Dataset entries
BEGIN

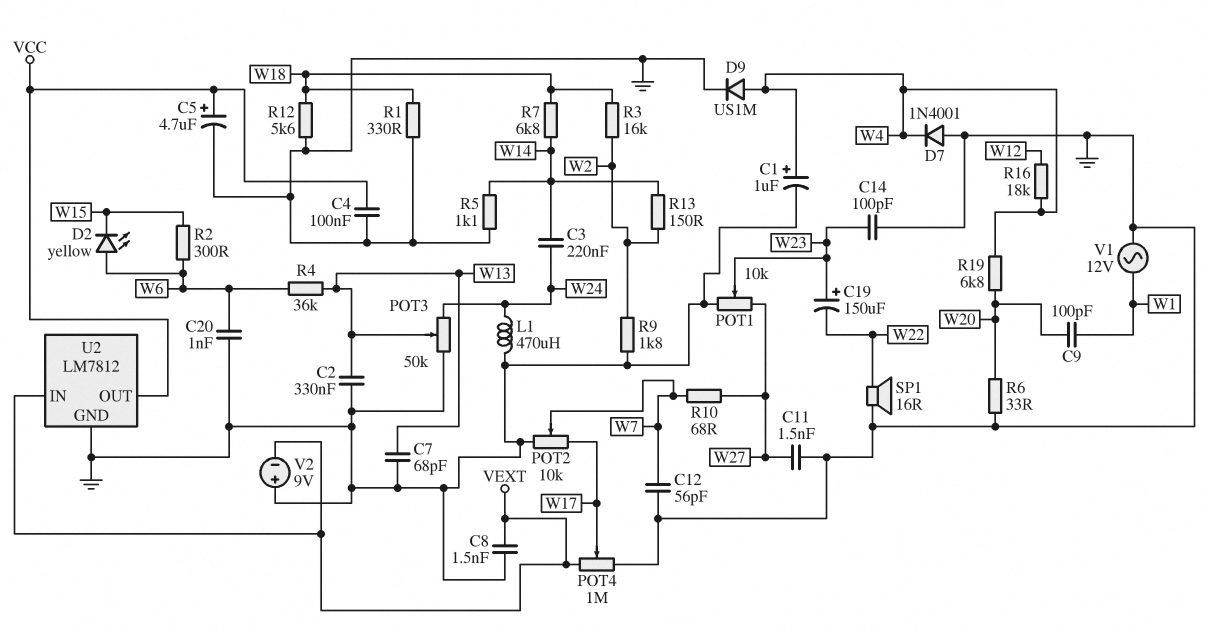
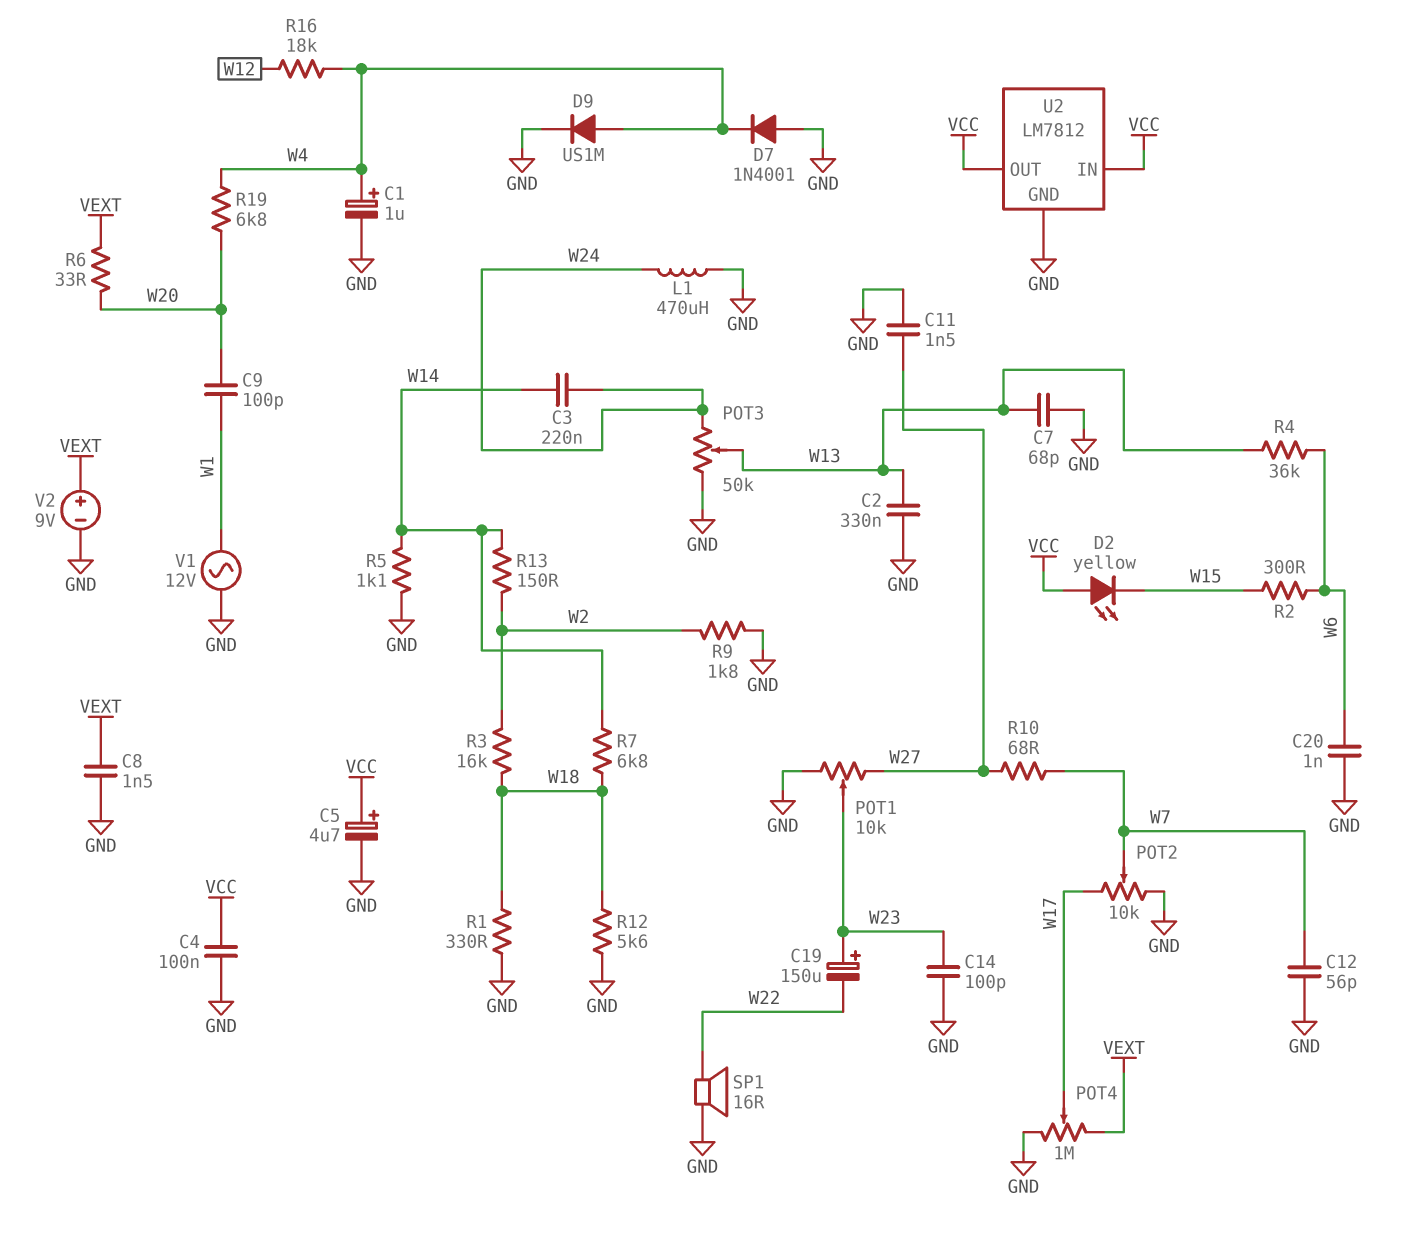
D2: LED yellow (A W6, K W15) -> LED yellow (A VCC, K W15)
R6: 33 (GND, W20) -> 33 (VEXT, W20)
U2 pin IN: VEXT -> VCC
V2: 9V (plus GND, minus VEXT) -> 9V (plus VEXT, minus GND)

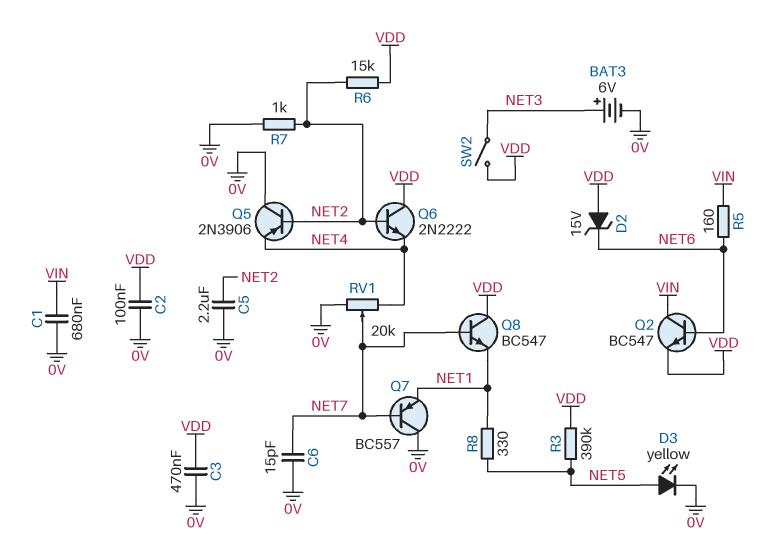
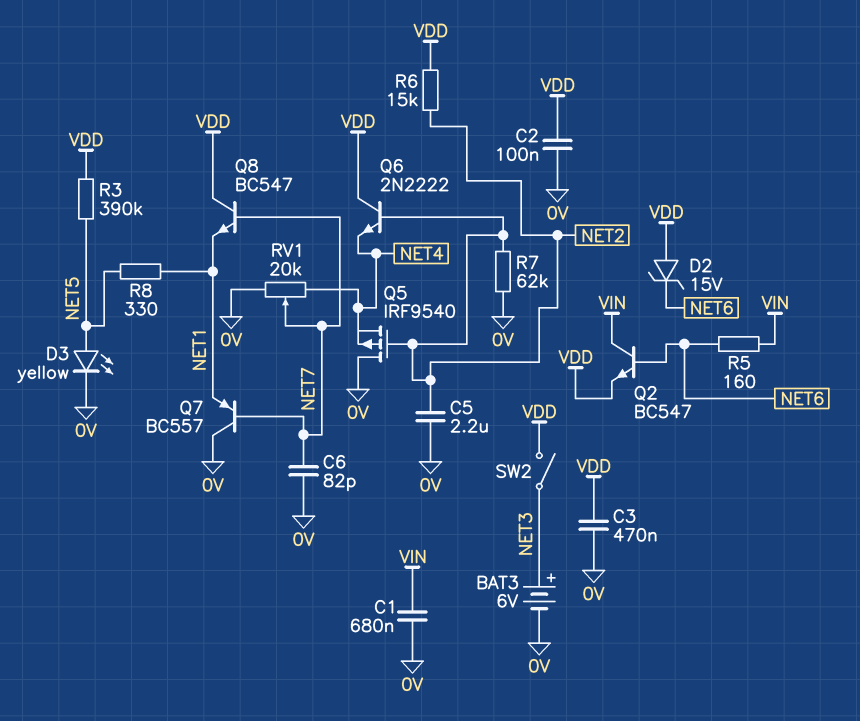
C6: 15pF (0V, NET7) -> 82pF (0V, NET7)
Q5: PNP 2N3906 (B NET2, C 0V, E NET4) -> PMOS IRF9540 (G NET2, D 0V, S NET4)
R7: 1k (0V, NET2) -> 62k (0V, NET2)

END

Find each line in the data above with the word "VEXT", then copy it.

R6: 33 (GND, W20) -> 33 (VEXT, W20)
U2 pin IN: VEXT -> VCC
V2: 9V (plus GND, minus VEXT) -> 9V (plus VEXT, minus GND)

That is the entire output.